━━━ RAW DATA
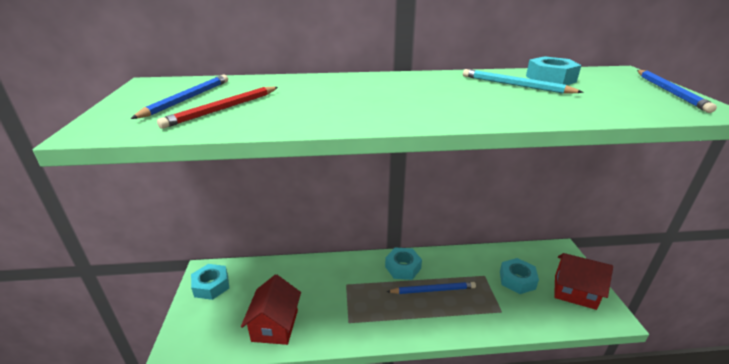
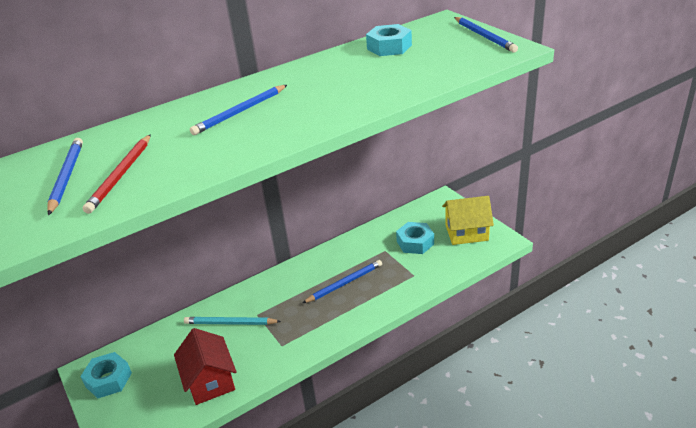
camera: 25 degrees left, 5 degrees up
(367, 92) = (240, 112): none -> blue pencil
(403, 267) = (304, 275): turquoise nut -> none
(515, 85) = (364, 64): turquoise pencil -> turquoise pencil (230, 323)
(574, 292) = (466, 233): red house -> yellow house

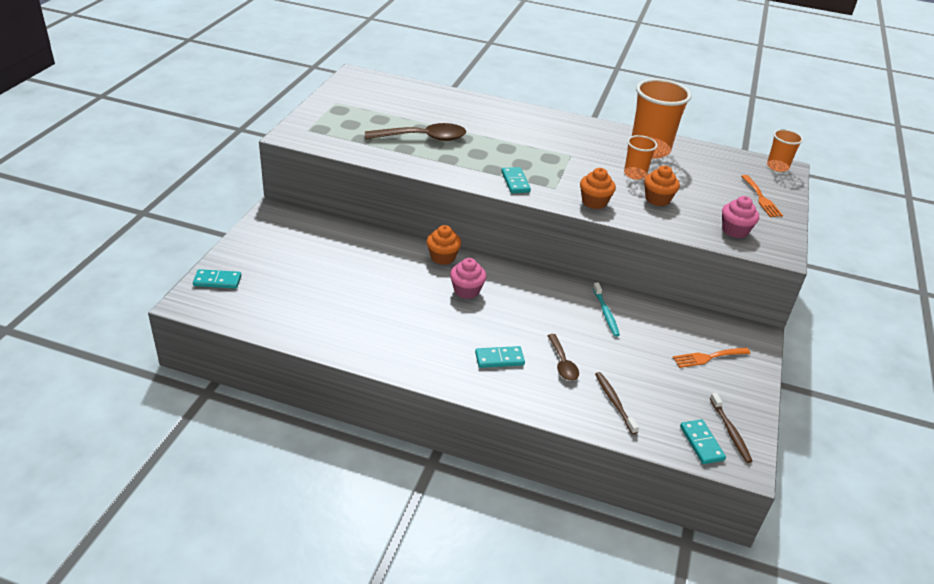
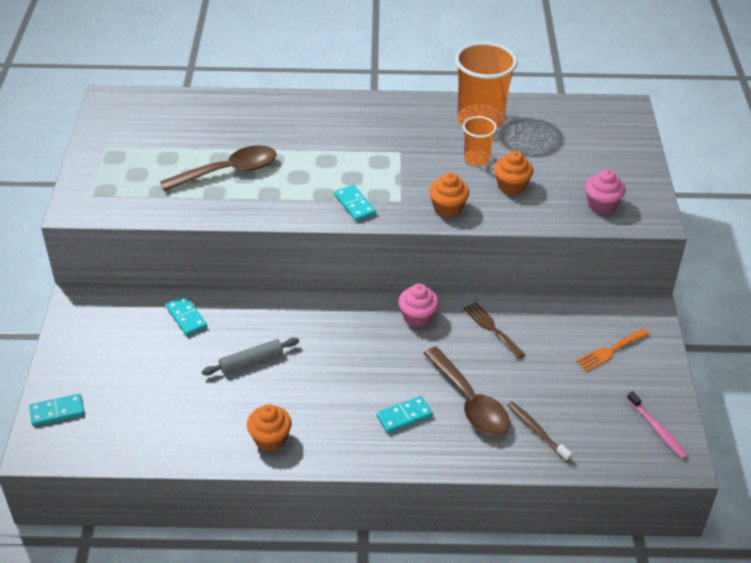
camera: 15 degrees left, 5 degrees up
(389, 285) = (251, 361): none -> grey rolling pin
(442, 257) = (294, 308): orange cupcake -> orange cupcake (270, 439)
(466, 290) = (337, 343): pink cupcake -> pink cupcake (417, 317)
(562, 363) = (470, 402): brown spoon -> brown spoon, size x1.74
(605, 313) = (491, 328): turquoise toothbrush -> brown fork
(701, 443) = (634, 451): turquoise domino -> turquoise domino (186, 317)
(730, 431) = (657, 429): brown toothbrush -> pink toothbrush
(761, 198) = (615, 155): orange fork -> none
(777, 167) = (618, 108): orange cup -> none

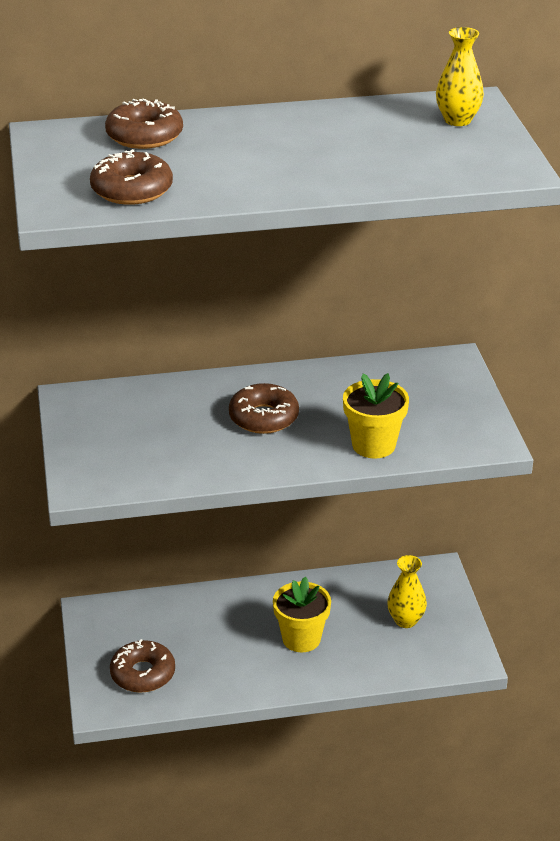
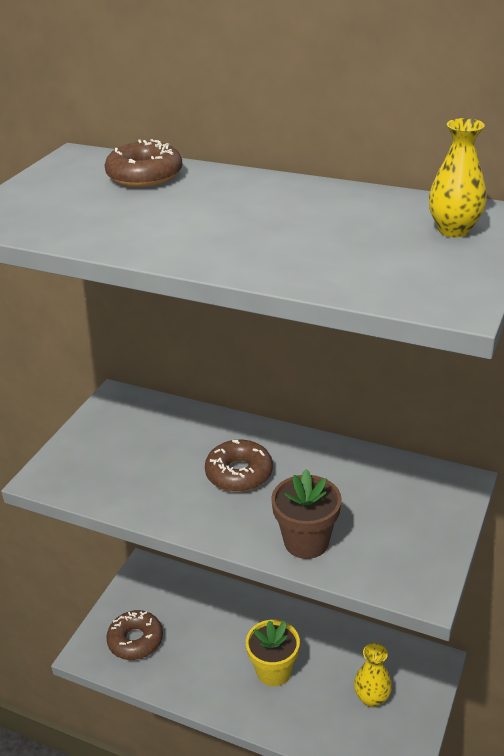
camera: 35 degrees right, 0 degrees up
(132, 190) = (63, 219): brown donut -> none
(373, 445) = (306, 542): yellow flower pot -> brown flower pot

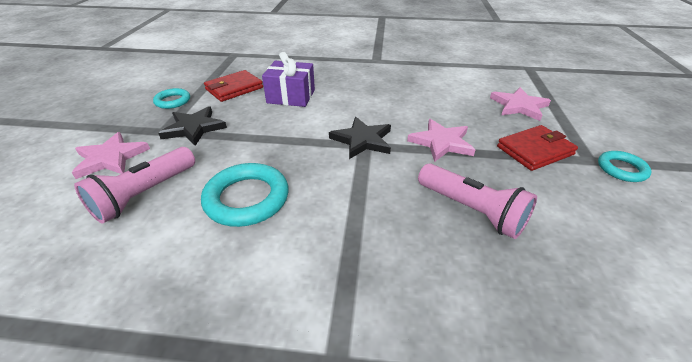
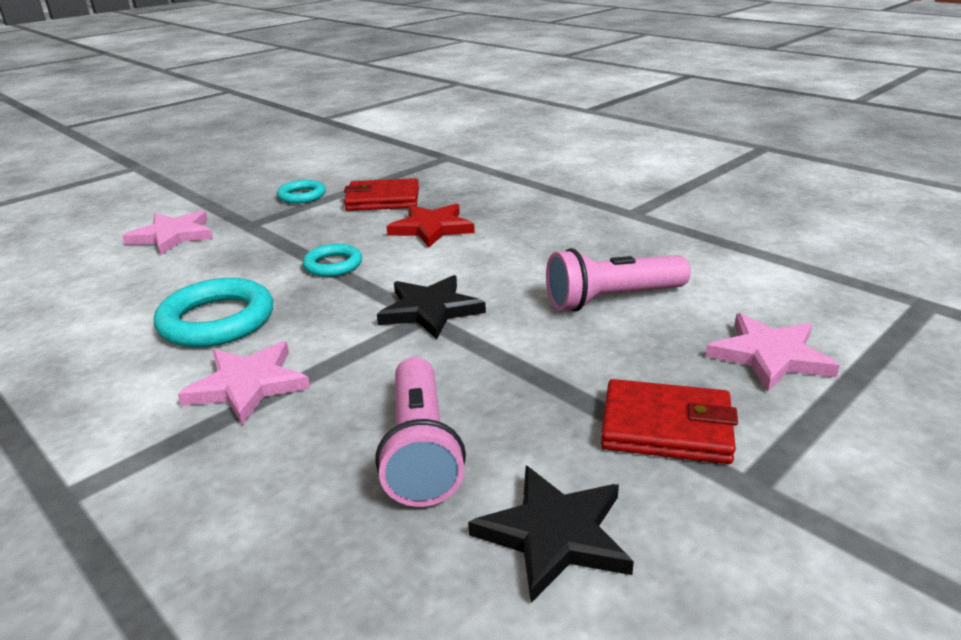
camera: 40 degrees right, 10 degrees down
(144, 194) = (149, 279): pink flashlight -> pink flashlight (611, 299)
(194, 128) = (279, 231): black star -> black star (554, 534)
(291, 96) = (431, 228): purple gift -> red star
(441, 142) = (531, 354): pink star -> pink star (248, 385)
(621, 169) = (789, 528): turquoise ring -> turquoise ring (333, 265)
━━━━━━
Please copy every line from the entries that includes the word "toothbrush".

## TASK ANSWER:
(605, 313) = (491, 328): turquoise toothbrush -> brown fork
(730, 431) = (657, 429): brown toothbrush -> pink toothbrush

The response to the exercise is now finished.